Prompt> This exercise calls for the whole listing to be given again exactly, without images.

The records>
# # # #

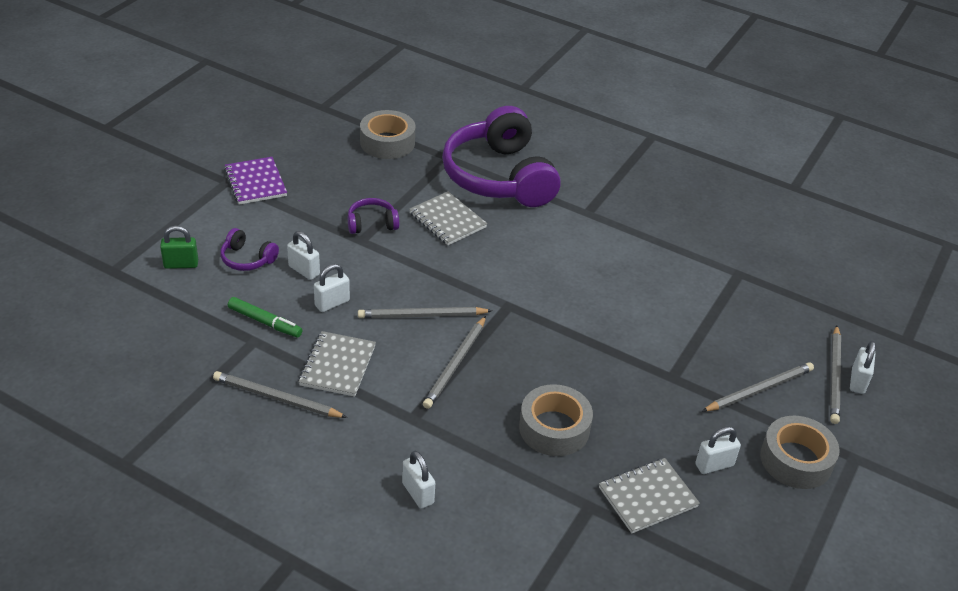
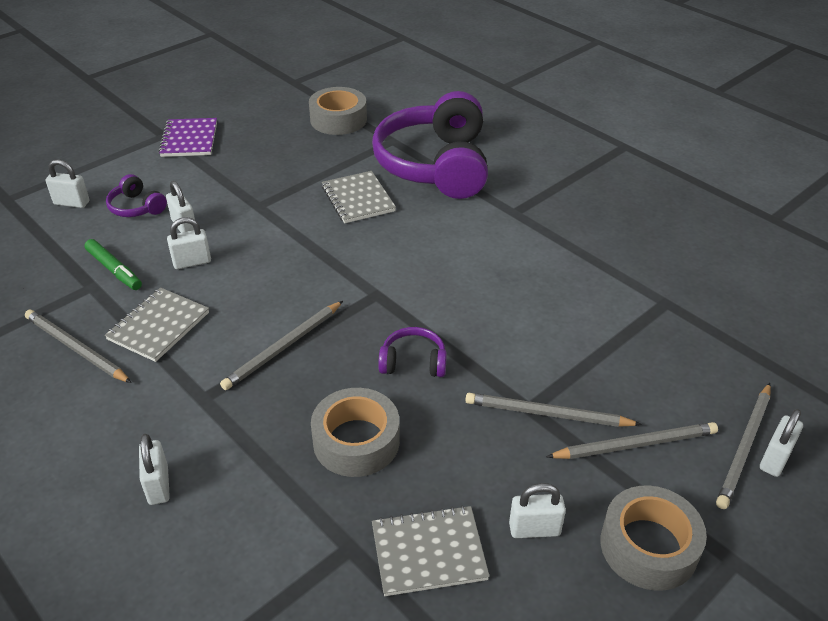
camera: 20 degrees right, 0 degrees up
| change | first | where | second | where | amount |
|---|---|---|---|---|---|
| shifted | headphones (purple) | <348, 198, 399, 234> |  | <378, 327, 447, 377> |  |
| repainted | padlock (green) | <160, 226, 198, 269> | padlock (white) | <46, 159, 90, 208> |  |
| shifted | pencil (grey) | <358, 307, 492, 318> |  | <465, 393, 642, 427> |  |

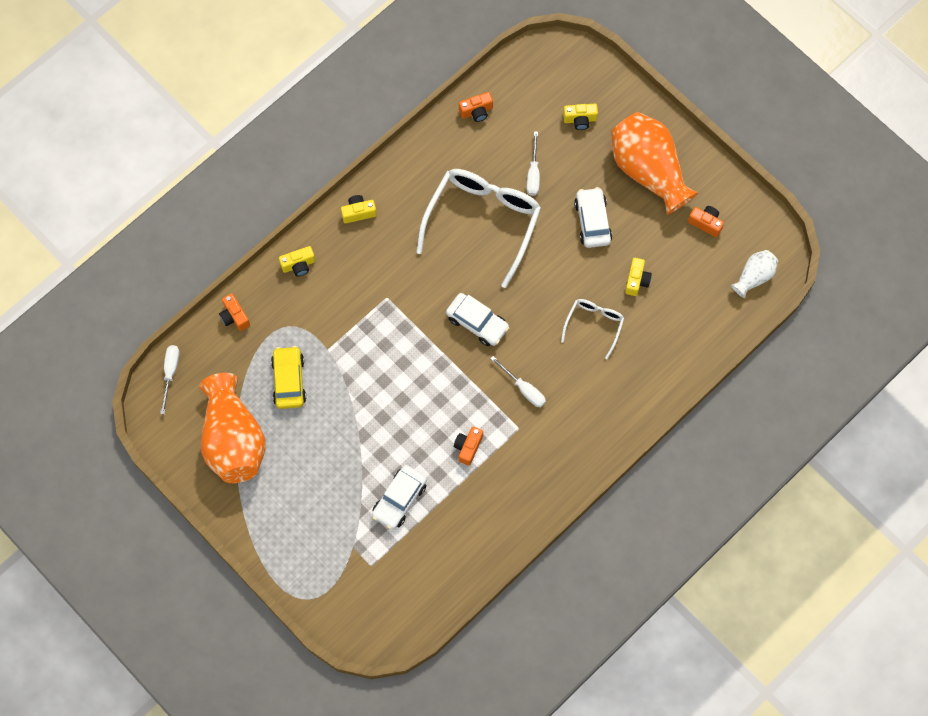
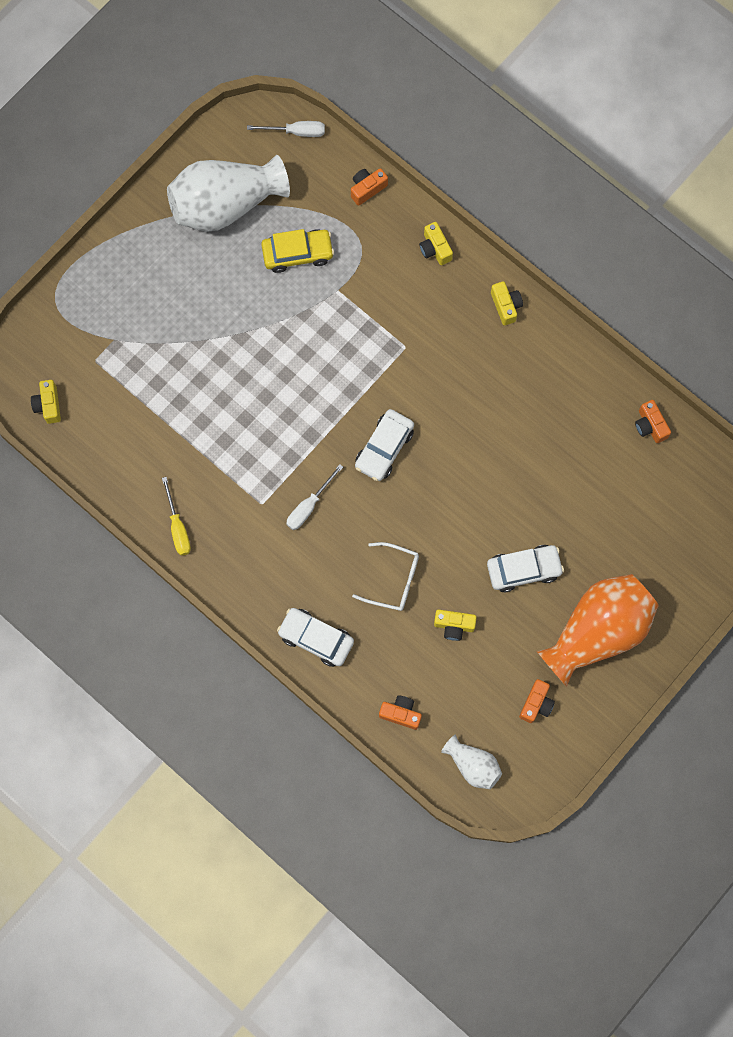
camera: 85 degrees right, 5 degrees up
| change | first | where | second | where | amount |
|---|---|---|---|---|---|
| shifted | camera (yellow) | <563, 104, 598, 130> |  | <31, 380, 61, 424> |  |
| gone | screwdriver (white) | <527, 131, 540, 196> |  |  |  |
| gone | glasses (white) | <416, 169, 541, 288> |  |  |  |
| repainted | vase (orange) | <199, 373, 266, 483> | vase (white) | <167, 155, 290, 232> |  |
| shifted | camera (orange) | <454, 427, 483, 465> |  | <379, 695, 422, 730> |  |
| shifted | car (white) | <372, 465, 427, 529> |  | <277, 608, 354, 667> |  |
| new |  |  | screwdriver (yellow) | <162, 477, 191, 556> |  |

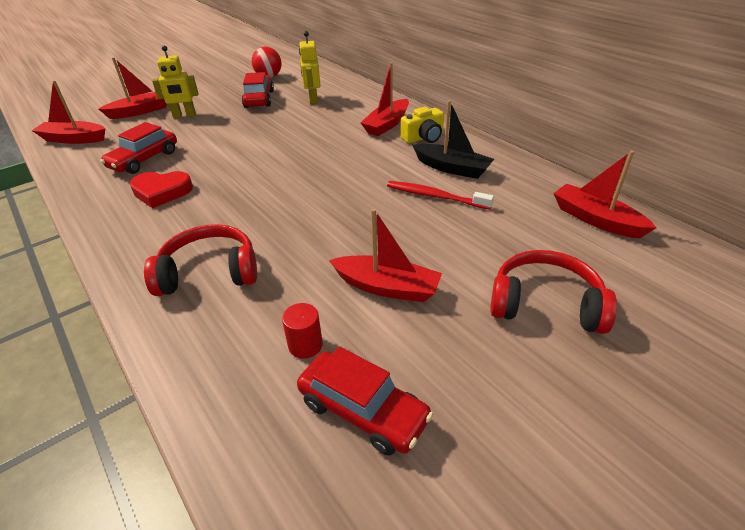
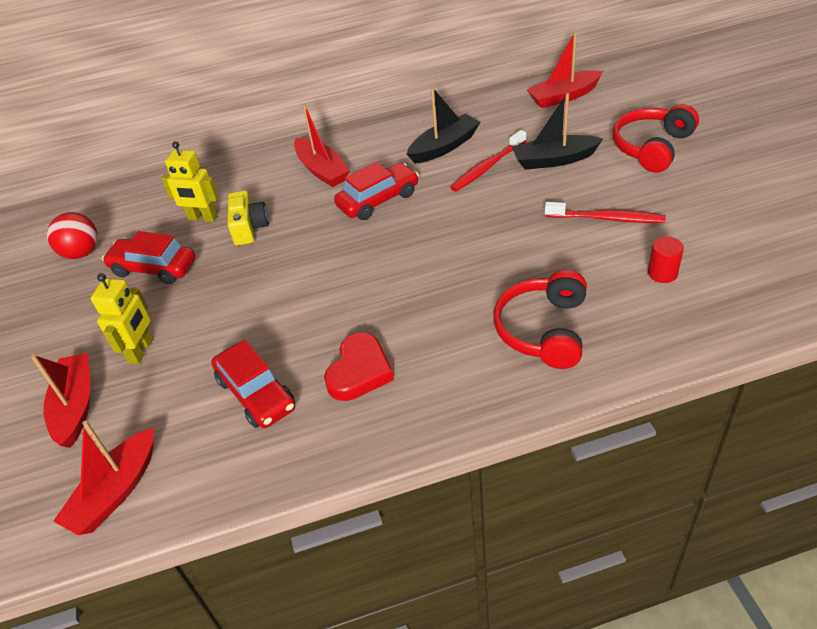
camera: 65 degrees left, 5 degrees up
| change | first | where | second | where | amount |
|---|---|---|---|---|---|
| shifted | camera (yellow) | <401, 107, 444, 143> |  | <228, 190, 269, 246> |  |
| swapped | boat (red) | <329, 209, 442, 302> | toothbrush (red) | <545, 202, 666, 223> |  |
| shifted | car (red) | <297, 346, 433, 455> |  | <334, 162, 419, 220> |  |
| new |  |  | boat (black) | <512, 93, 603, 170> |  |

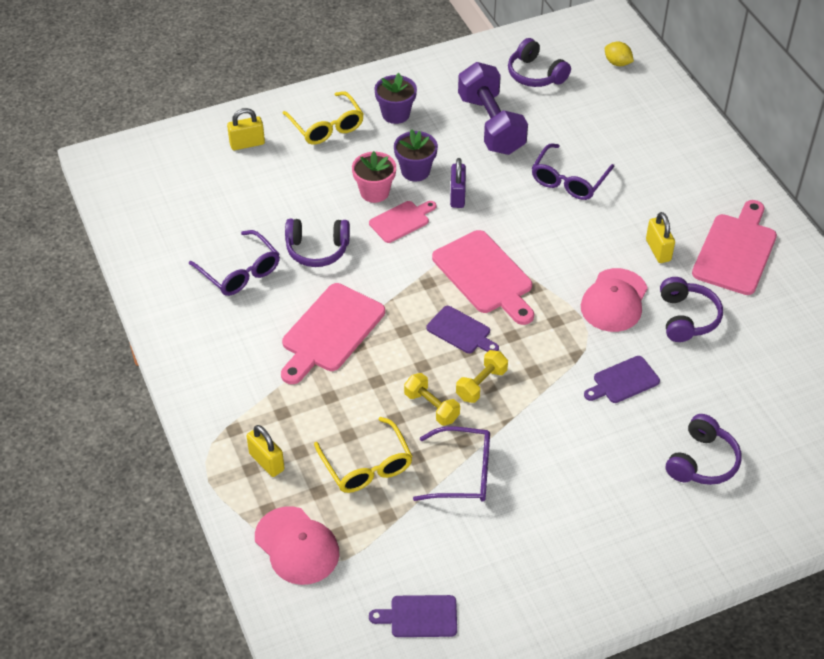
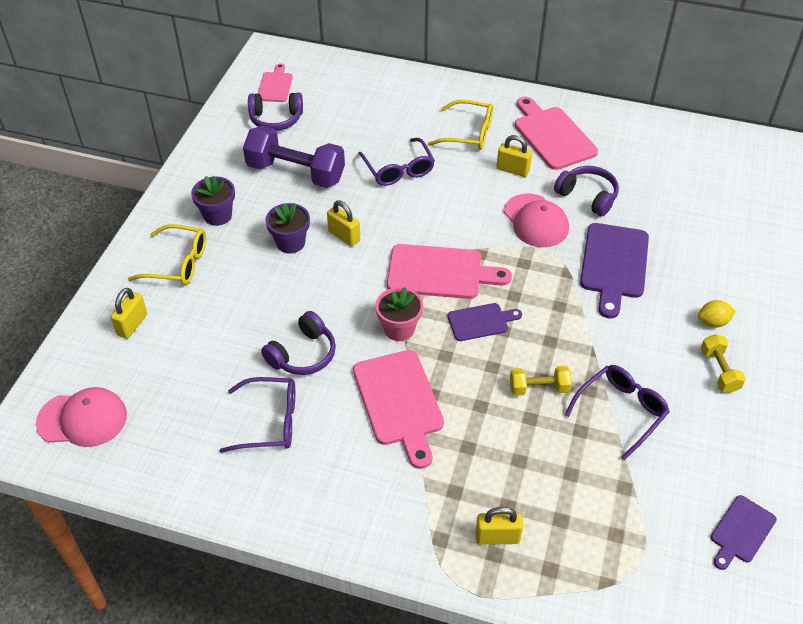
camera: 50 degrees left, 0 degrees up
| change | first | where | second | where | amount |
|---|---|---|---|---|---|
| shifted | lemon (yellow) | <605, 42, 634, 66> |  | <698, 300, 736, 328> |  |
| shifted | flower pot (pink) | <352, 151, 396, 203> |  | <376, 287, 423, 341> |  |
| repainted | padlock (purple) | <450, 158, 466, 208> | padlock (yellow) | <327, 201, 360, 247> |  |
| shifted | cutting board (pink) | <369, 201, 436, 243> |  | <258, 63, 293, 102> |  |
| shifted | dumbbell (yellow) | <456, 350, 508, 403> |  | <701, 334, 746, 393> |  |
| scaled | cutting board (purple) | <584, 356, 660, 403> |  | <580, 223, 649, 318> | x1.74 |
| gone | headphones (purple) | <666, 414, 741, 485> |  |  |  |
| shifted | glasses (yellow) | <314, 417, 413, 493> |  | <428, 100, 493, 150> |  |
| shifted | cap (pink) | <255, 506, 339, 585> |  | <36, 387, 127, 447> |  |

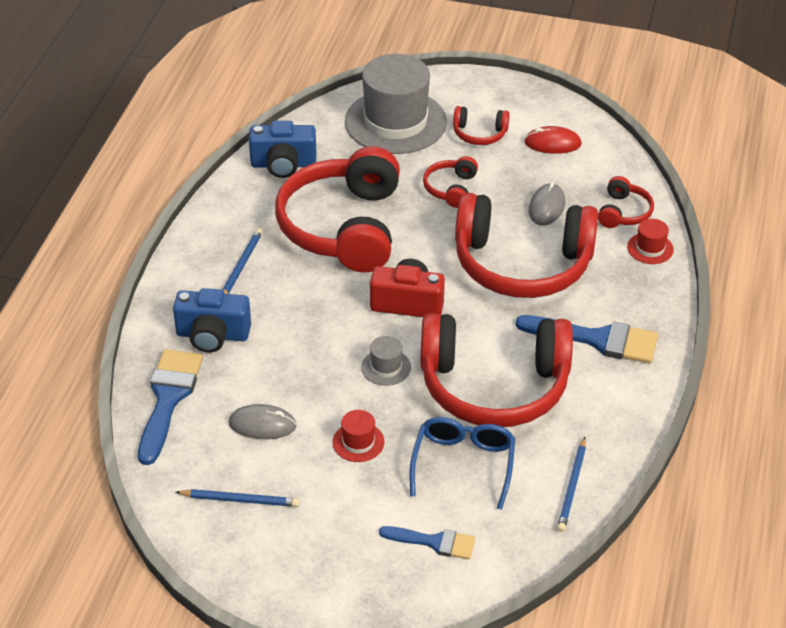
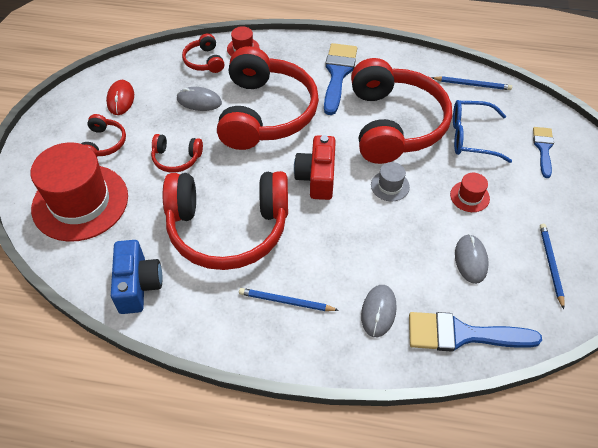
camera: 95 degrees left, 10 degrees up
| change | first | where | second | where | amount |
|---|---|---|---|---|---|
| repainted | hat (grey) | <345, 54, 447, 154> | hat (red) | <31, 142, 128, 242> |  |
| rotated | headphones (red) | <598, 176, 654, 228> |  | <182, 33, 225, 73> | 120 degrees counterclockwise |
| swapped | camera (blue) | <173, 288, 251, 352> | mouse (grey) | <361, 285, 397, 337> |  |

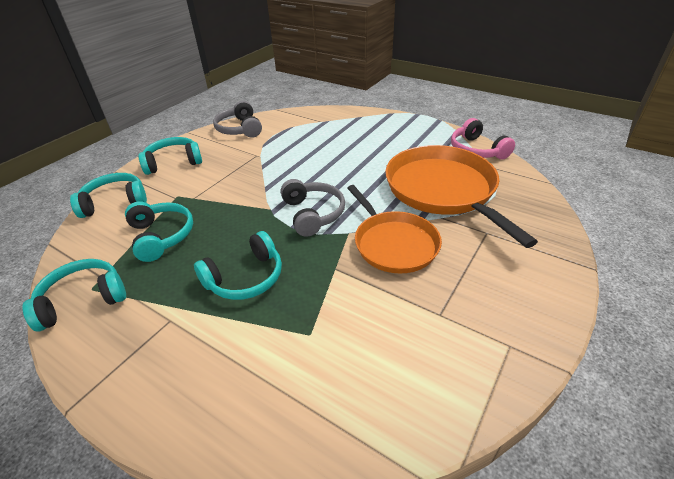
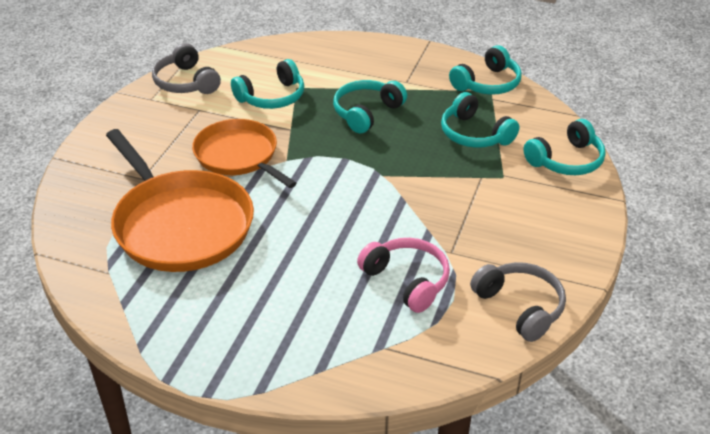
camera: 165 degrees right, 0 degrees up
| change | first | where | second | where | amount |
|---|---|---|---|---|---|
| shifted | headphones (pink) | <451, 118, 515, 159> |  | <357, 238, 450, 313> |  |
| shifted | headphones (turquoise) | <138, 137, 202, 175> |  | <231, 59, 304, 109> |  |
| shifted | headphones (grey) | <281, 179, 345, 237> |  | <152, 43, 221, 94> |  |

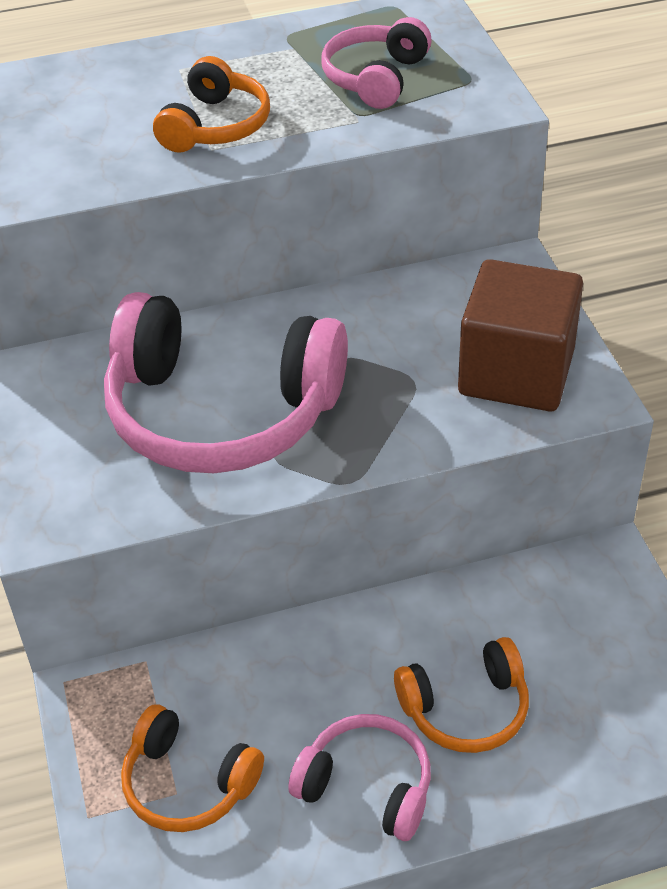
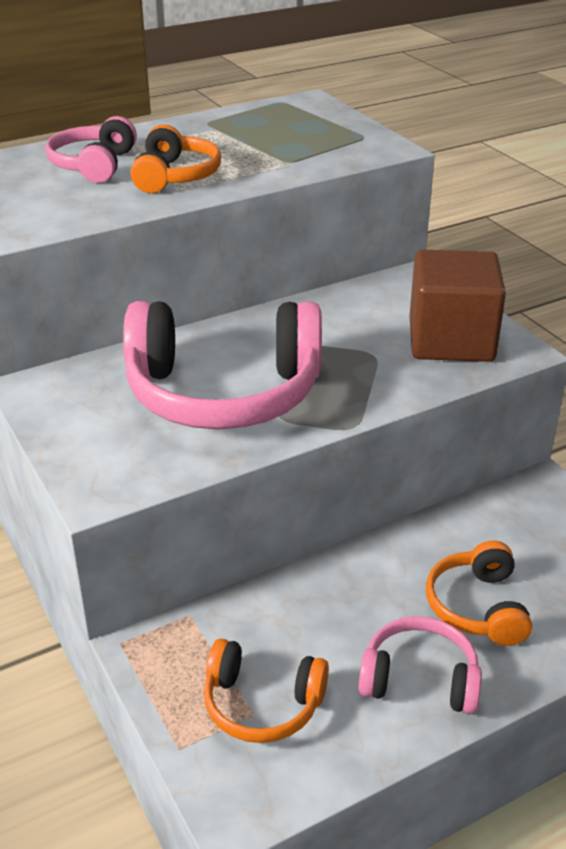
camera: 15 degrees left, 10 degrees down
| change | first | where | second | where | amount |
|---|---|---|---|---|---|
| shifted | headphones (pink) | <321, 17, 432, 109> |  | <46, 116, 137, 183> |  |
| rotated | headphones (orange) | <394, 637, 529, 753> |  | <426, 541, 532, 646> | 120 degrees clockwise |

# # # #

Answer section>
camera: 20 degrees right, 0 degrees up
| change | first | where | second | where | amount |
|---|---|---|---|---|---|
| shifted | headphones (purple) | <348, 198, 399, 234> |  | <378, 327, 447, 377> |  |
| repainted | padlock (green) | <160, 226, 198, 269> | padlock (white) | <46, 159, 90, 208> |  |
| shifted | pencil (grey) | <358, 307, 492, 318> |  | <465, 393, 642, 427> |  |

camera: 85 degrees right, 5 degrees up
| change | first | where | second | where | amount |
|---|---|---|---|---|---|
| shifted | camera (yellow) | <563, 104, 598, 130> |  | <31, 380, 61, 424> |  |
| gone | screwdriver (white) | <527, 131, 540, 196> |  |  |  |
| gone | glasses (white) | <416, 169, 541, 288> |  |  |  |
| repainted | vase (orange) | <199, 373, 266, 483> | vase (white) | <167, 155, 290, 232> |  |
| shifted | camera (orange) | <454, 427, 483, 465> |  | <379, 695, 422, 730> |  |
| shifted | car (white) | <372, 465, 427, 529> |  | <277, 608, 354, 667> |  |
| new |  |  | screwdriver (yellow) | <162, 477, 191, 556> |  |

camera: 65 degrees left, 5 degrees up
| change | first | where | second | where | amount |
|---|---|---|---|---|---|
| shifted | camera (yellow) | <401, 107, 444, 143> |  | <228, 190, 269, 246> |  |
| swapped | boat (red) | <329, 209, 442, 302> | toothbrush (red) | <545, 202, 666, 223> |  |
| shifted | car (red) | <297, 346, 433, 455> |  | <334, 162, 419, 220> |  |
| new |  |  | boat (black) | <512, 93, 603, 170> |  |

camera: 50 degrees left, 0 degrees up
| change | first | where | second | where | amount |
|---|---|---|---|---|---|
| shifted | lemon (yellow) | <605, 42, 634, 66> |  | <698, 300, 736, 328> |  |
| shifted | flower pot (pink) | <352, 151, 396, 203> |  | <376, 287, 423, 341> |  |
| repainted | padlock (purple) | <450, 158, 466, 208> | padlock (yellow) | <327, 201, 360, 247> |  |
| shifted | cutting board (pink) | <369, 201, 436, 243> |  | <258, 63, 293, 102> |  |
| shifted | dumbbell (yellow) | <456, 350, 508, 403> |  | <701, 334, 746, 393> |  |
| scaled | cutting board (purple) | <584, 356, 660, 403> |  | <580, 223, 649, 318> | x1.74 |
| gone | headphones (purple) | <666, 414, 741, 485> |  |  |  |
| shifted | glasses (yellow) | <314, 417, 413, 493> |  | <428, 100, 493, 150> |  |
| shifted | cap (pink) | <255, 506, 339, 585> |  | <36, 387, 127, 447> |  |

camera: 95 degrees left, 10 degrees up
| change | first | where | second | where | amount |
|---|---|---|---|---|---|
| repainted | hat (grey) | <345, 54, 447, 154> | hat (red) | <31, 142, 128, 242> |  |
| rotated | headphones (red) | <598, 176, 654, 228> |  | <182, 33, 225, 73> | 120 degrees counterclockwise |
| swapped | camera (blue) | <173, 288, 251, 352> | mouse (grey) | <361, 285, 397, 337> |  |

camera: 165 degrees right, 0 degrees up
| change | first | where | second | where | amount |
|---|---|---|---|---|---|
| shifted | headphones (pink) | <451, 118, 515, 159> |  | <357, 238, 450, 313> |  |
| shifted | headphones (turquoise) | <138, 137, 202, 175> |  | <231, 59, 304, 109> |  |
| shifted | headphones (grey) | <281, 179, 345, 237> |  | <152, 43, 221, 94> |  |

camera: 15 degrees left, 10 degrees down
| change | first | where | second | where | amount |
|---|---|---|---|---|---|
| shifted | headphones (pink) | <321, 17, 432, 109> |  | <46, 116, 137, 183> |  |
| rotated | headphones (orange) | <394, 637, 529, 753> |  | <426, 541, 532, 646> | 120 degrees clockwise |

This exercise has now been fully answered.